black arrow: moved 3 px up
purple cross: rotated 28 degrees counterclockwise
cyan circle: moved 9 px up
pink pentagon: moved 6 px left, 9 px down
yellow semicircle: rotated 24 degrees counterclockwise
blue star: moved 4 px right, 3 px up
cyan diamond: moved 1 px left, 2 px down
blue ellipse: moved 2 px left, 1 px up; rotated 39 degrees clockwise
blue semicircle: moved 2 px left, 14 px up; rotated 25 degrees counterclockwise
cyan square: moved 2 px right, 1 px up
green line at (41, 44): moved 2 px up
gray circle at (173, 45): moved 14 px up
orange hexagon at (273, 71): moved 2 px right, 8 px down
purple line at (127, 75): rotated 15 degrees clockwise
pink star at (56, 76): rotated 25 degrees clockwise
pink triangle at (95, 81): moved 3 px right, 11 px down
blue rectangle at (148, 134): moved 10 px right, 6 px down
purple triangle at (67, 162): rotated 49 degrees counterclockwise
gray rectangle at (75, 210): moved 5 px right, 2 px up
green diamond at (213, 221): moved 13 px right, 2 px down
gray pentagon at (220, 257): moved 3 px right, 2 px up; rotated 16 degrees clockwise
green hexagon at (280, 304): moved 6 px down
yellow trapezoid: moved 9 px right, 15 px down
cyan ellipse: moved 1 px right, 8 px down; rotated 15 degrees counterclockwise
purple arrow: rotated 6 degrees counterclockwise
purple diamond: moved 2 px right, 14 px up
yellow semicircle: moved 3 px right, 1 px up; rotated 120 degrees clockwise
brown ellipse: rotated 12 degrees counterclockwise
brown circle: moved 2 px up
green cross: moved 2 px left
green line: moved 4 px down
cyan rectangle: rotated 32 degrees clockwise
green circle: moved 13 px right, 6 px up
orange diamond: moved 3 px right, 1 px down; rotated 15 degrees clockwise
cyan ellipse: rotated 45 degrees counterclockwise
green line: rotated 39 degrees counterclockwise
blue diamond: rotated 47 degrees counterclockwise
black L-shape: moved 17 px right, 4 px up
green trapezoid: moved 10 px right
┄┄┄┄┄┄┄┄┄┄┄┄┄┄┄┄┄┄┄┄
EXERCISE REQUIREMENTS: A complete answer lists each line of the data that holds the word "pentagon".

FINISHED TASK:
pink pentagon: moved 6 px left, 9 px down
gray pentagon at (220, 257): moved 3 px right, 2 px up; rotated 16 degrees clockwise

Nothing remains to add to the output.